» What this task involves: Reproduce the listing exactly and skip over any pictures.

------ Data section ------

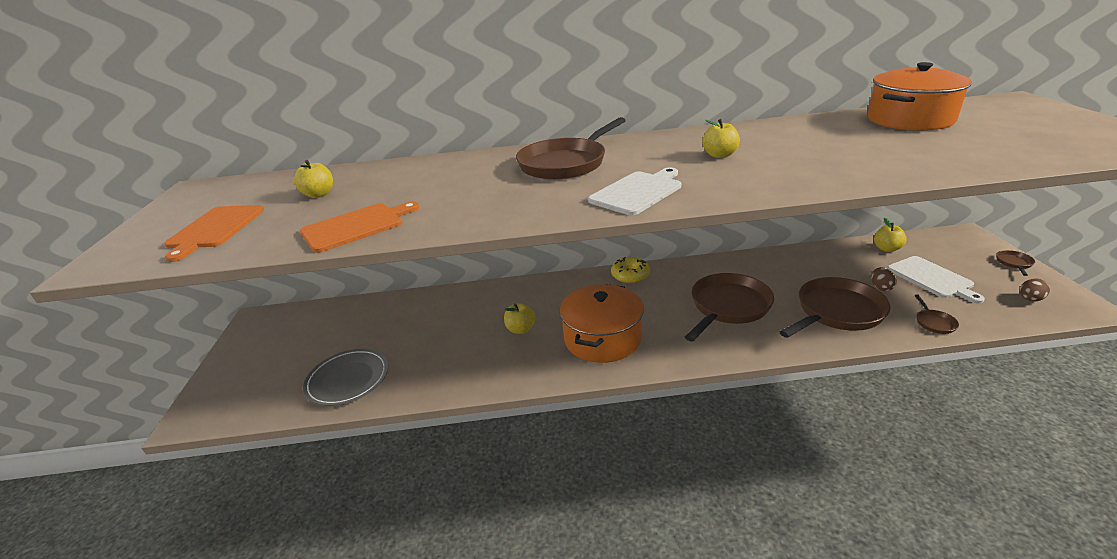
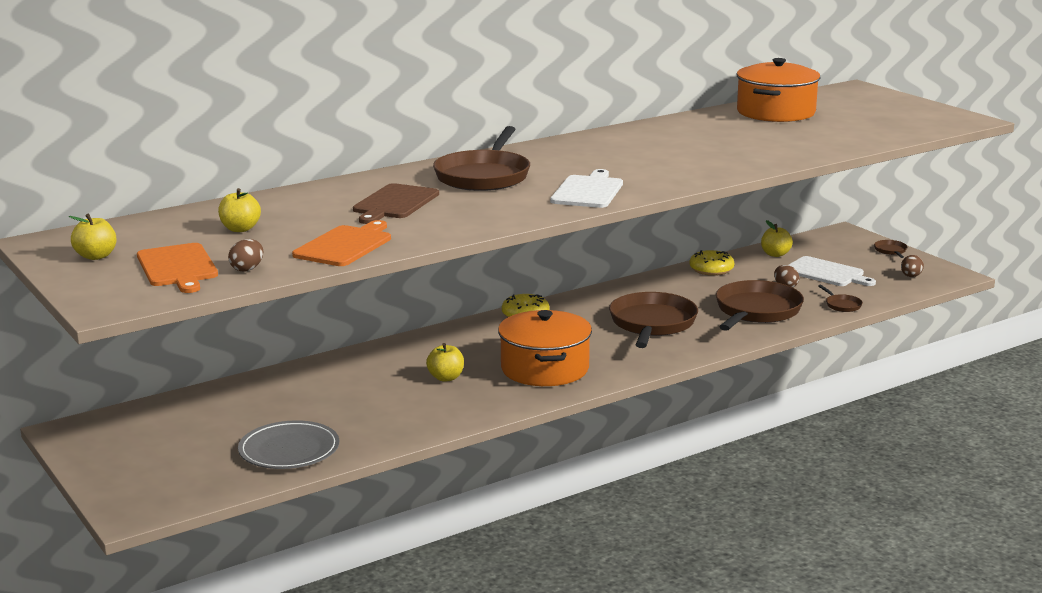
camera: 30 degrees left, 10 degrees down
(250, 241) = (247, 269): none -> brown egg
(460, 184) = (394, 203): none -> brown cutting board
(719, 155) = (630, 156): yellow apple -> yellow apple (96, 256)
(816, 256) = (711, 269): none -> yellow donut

------

» Answer to the exercise:
camera: 30 degrees left, 10 degrees down
(250, 241) = (247, 269): none -> brown egg
(460, 184) = (394, 203): none -> brown cutting board
(719, 155) = (630, 156): yellow apple -> yellow apple (96, 256)
(816, 256) = (711, 269): none -> yellow donut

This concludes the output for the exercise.